_EXERCISE GOAL_:
Could you transcribe the material below exactly, without leaving out a single line?

_GIVEN MATERIAL_:
<<<<

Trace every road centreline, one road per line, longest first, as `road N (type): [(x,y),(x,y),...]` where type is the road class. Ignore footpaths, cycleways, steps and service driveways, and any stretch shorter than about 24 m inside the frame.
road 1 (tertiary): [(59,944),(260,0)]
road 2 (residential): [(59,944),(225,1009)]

>>>>

_EXPECTED ANSWER_:
Trace every road centreline, one road per line, longest first, as `road N (type): [(x,y),(x,y),...]` where type is the road class. Ignore footpaths, cycleways, steps and service driveways, and any stretch shorter than about 24 m inside the frame.
road 1 (tertiary): [(59,944),(260,0)]
road 2 (residential): [(59,944),(225,1009)]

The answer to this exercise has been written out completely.